Where a picture occurs in the data, omit it, and copy all remaining data exactly.

:: SUPPLIED MATERIAL

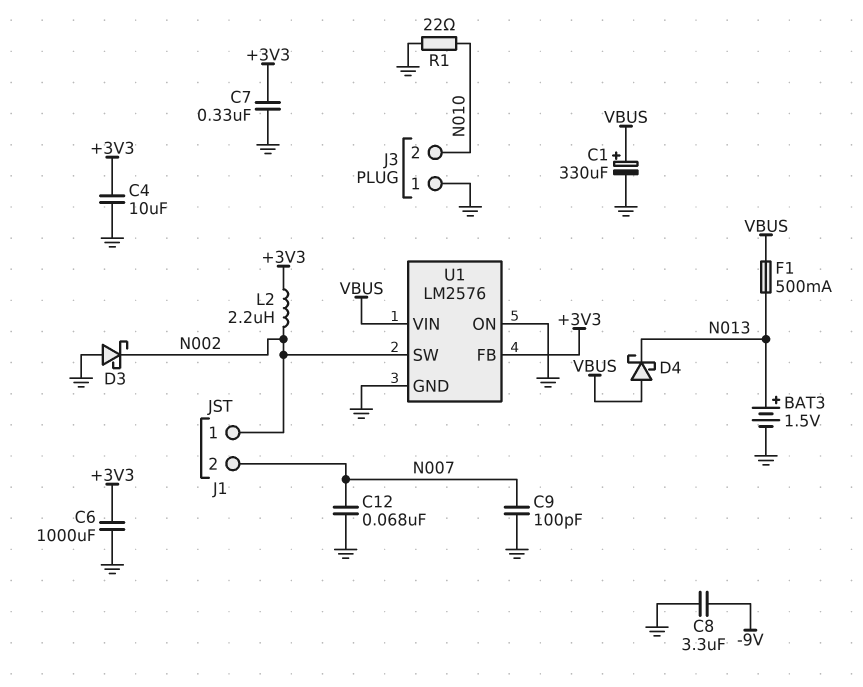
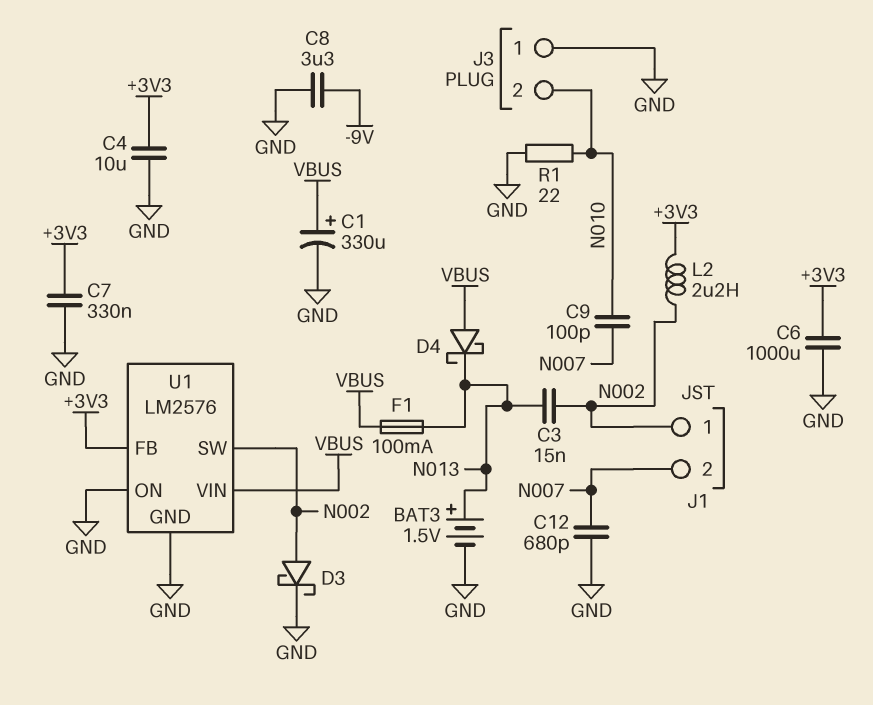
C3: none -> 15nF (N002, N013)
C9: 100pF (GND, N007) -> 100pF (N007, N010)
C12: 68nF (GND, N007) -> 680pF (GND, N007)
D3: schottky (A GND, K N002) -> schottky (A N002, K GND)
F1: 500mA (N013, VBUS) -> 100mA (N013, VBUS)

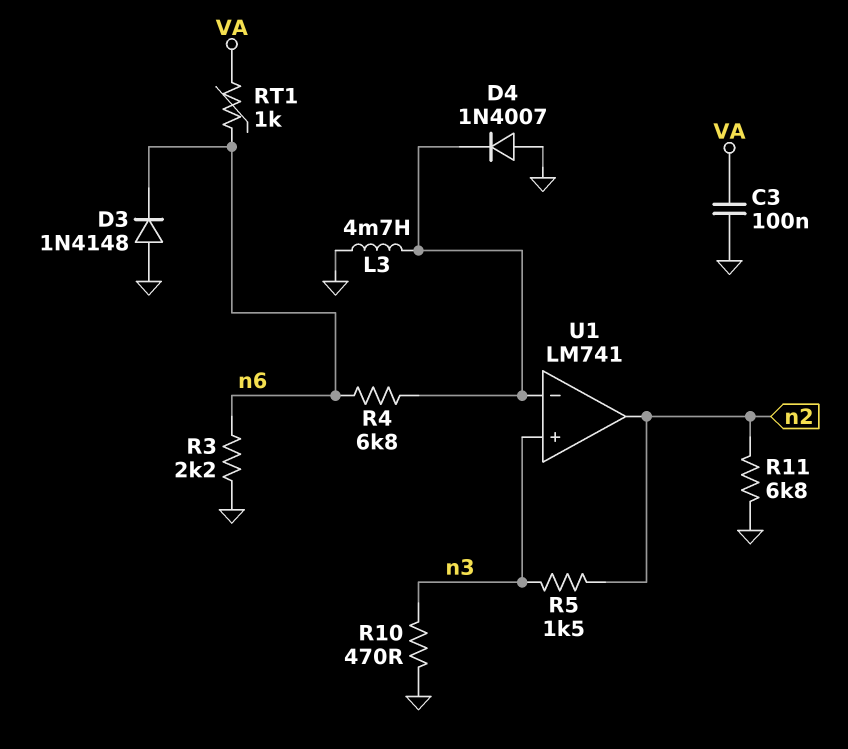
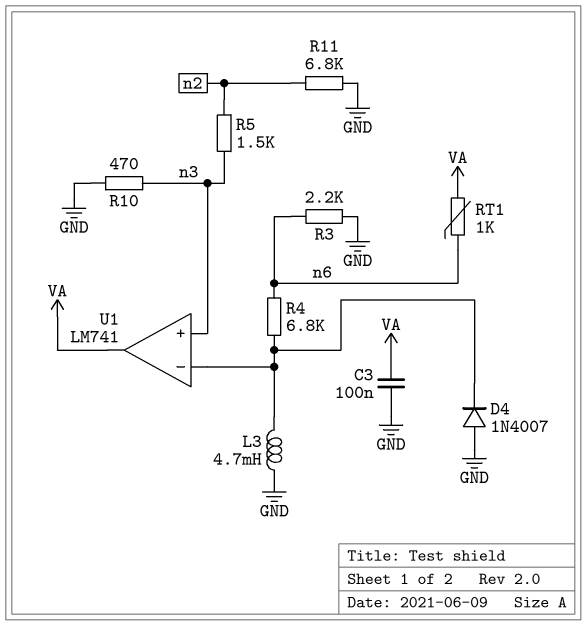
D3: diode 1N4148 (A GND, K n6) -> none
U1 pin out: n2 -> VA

::::

◆ YOUR RESPONSE ◆
C3: none -> 15nF (N002, N013)
C9: 100pF (GND, N007) -> 100pF (N007, N010)
C12: 68nF (GND, N007) -> 680pF (GND, N007)
D3: schottky (A GND, K N002) -> schottky (A N002, K GND)
F1: 500mA (N013, VBUS) -> 100mA (N013, VBUS)

D3: diode 1N4148 (A GND, K n6) -> none
U1 pin out: n2 -> VA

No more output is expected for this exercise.